- [WHAT YOU SHOULD DO]:
Reproduce the data below word for word, setting aside any picture it holds.

- [SOURCE RECORDS]:
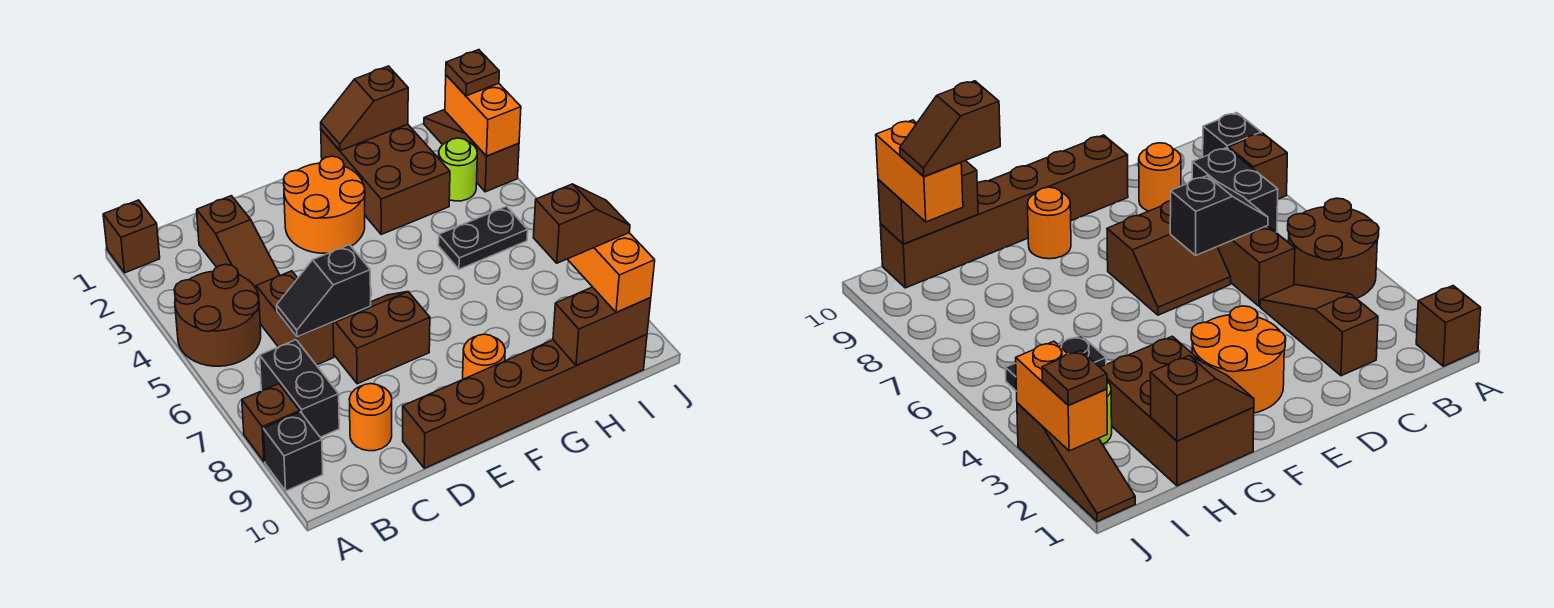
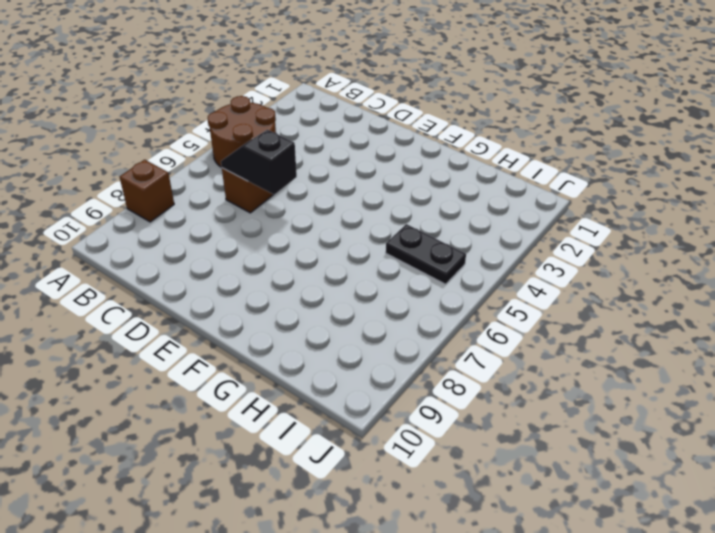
none -> brown brick A1 level 1
none -> black brick A9 level 1
none -> black brick B7:B8 level 1

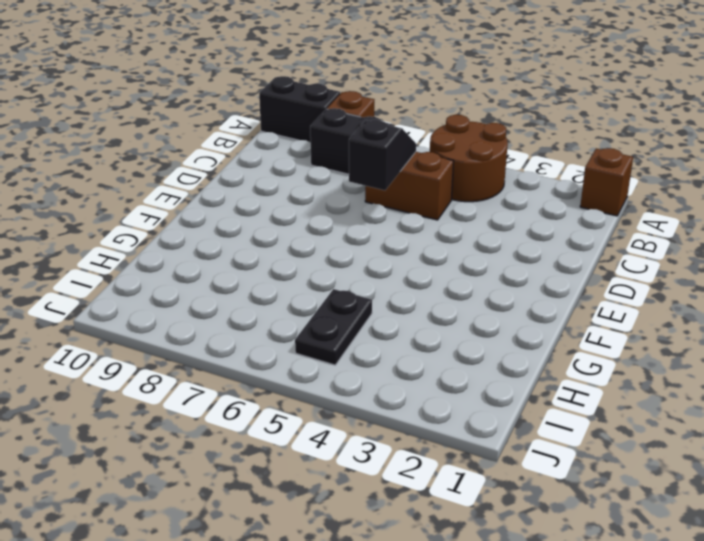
black brick A9:A10 level 1 -> black brick A9 level 1
none -> brown slope C2:C4 level 1 top 2
none -> orange round brick C9 level 1
none -> brown slope D6:E7 level 1 top 7

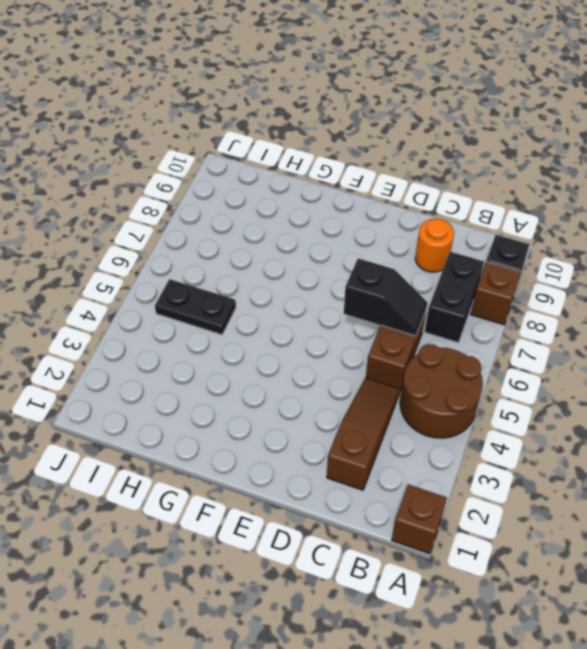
none -> brown slope D6:E7 level 1 top 7
none -> brown brick D10:I10 level 1
none -> orange round brick E2:F3 level 1

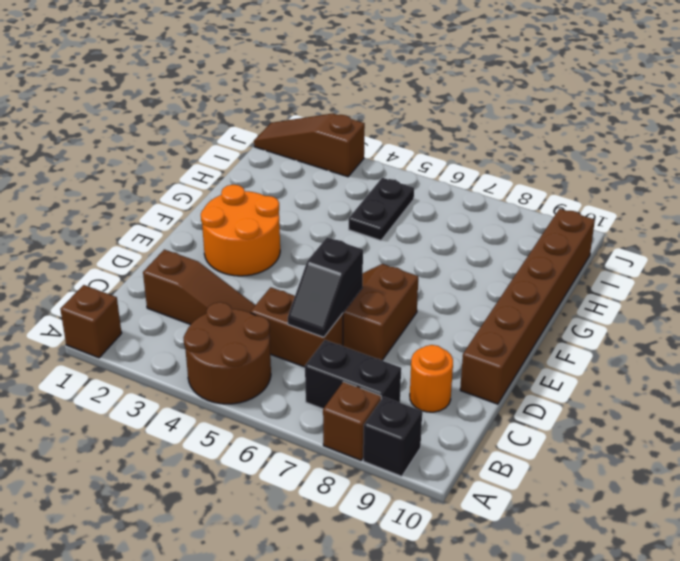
none -> orange round brick F9 level 1
none -> brown brick G1:H3 level 1
none -> lime round brick I3 level 1

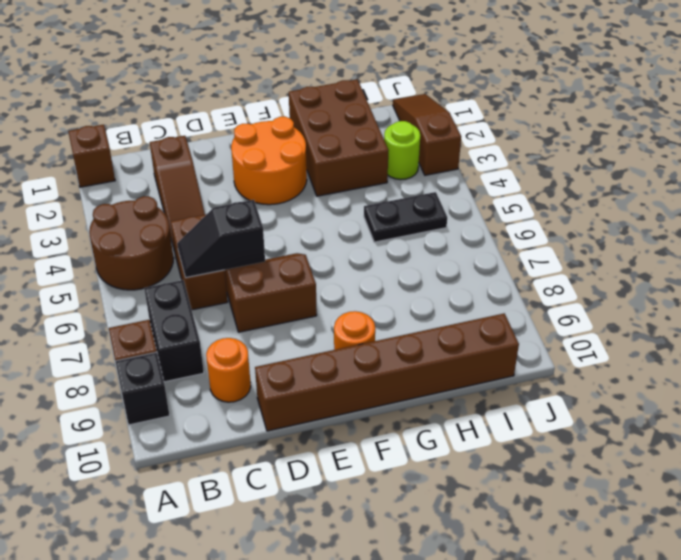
none -> brown slope G1:H1 level 2 top H
none -> brown brick H10:I10 level 2
none -> orange brick J2:J3 level 2

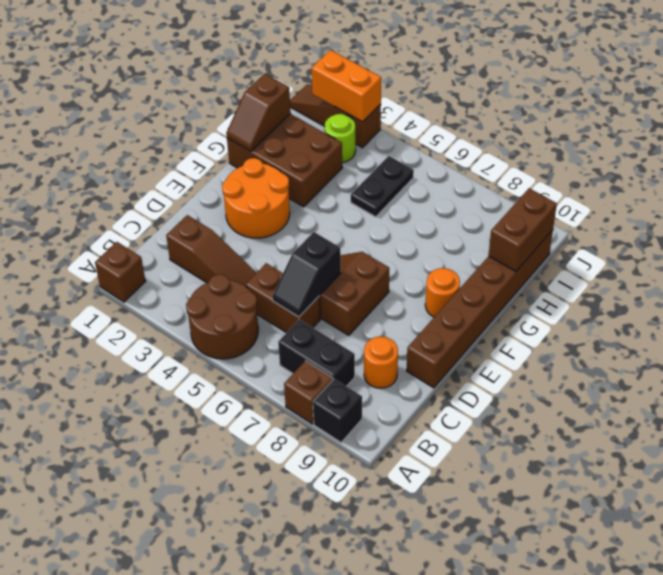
none -> orange brick I9:I10 level 3
none -> brown plate J2 level 3
none -> brown slope H9:I9 level 4 top H

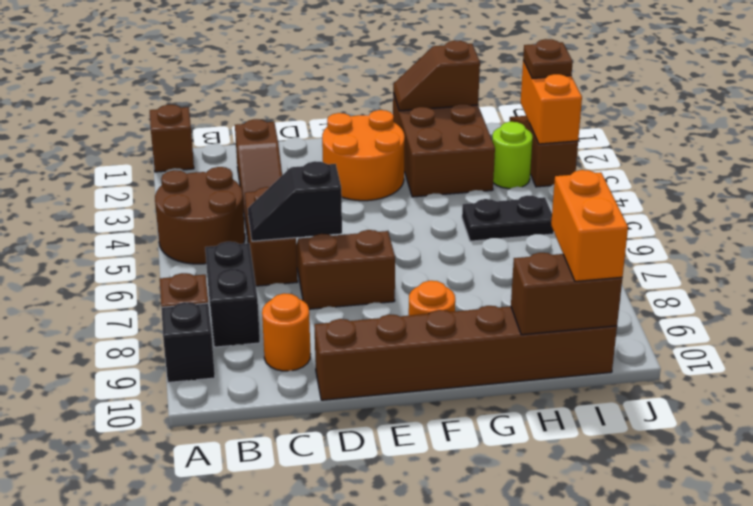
none -> brown slope H9:I9 level 4 top H

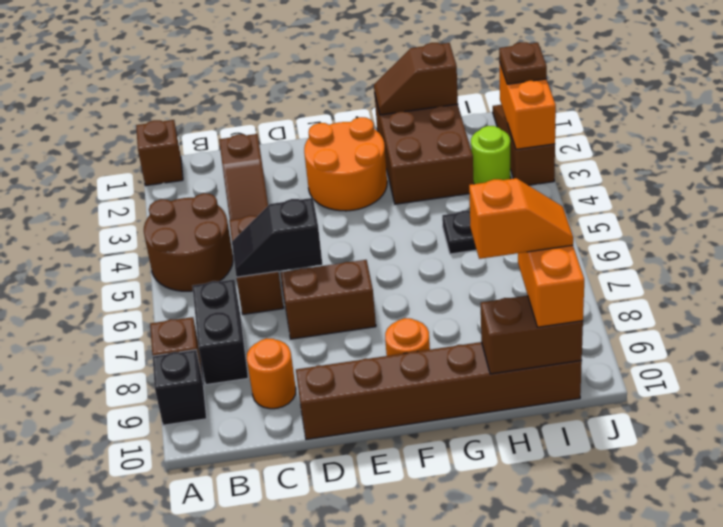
orange slope H9:I9 level 4 top H -> brown slope H9:I9 level 4 top H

- [RESULT]:
none -> brown brick A1 level 1
none -> black brick A9 level 1
none -> black brick B7:B8 level 1

black brick A9:A10 level 1 -> black brick A9 level 1
none -> brown slope C2:C4 level 1 top 2
none -> orange round brick C9 level 1
none -> brown slope D6:E7 level 1 top 7

none -> brown slope D6:E7 level 1 top 7
none -> brown brick D10:I10 level 1
none -> orange round brick E2:F3 level 1

none -> orange round brick F9 level 1
none -> brown brick G1:H3 level 1
none -> lime round brick I3 level 1

none -> brown slope G1:H1 level 2 top H
none -> brown brick H10:I10 level 2
none -> orange brick J2:J3 level 2

none -> orange brick I9:I10 level 3
none -> brown plate J2 level 3
none -> brown slope H9:I9 level 4 top H

none -> brown slope H9:I9 level 4 top H

orange slope H9:I9 level 4 top H -> brown slope H9:I9 level 4 top H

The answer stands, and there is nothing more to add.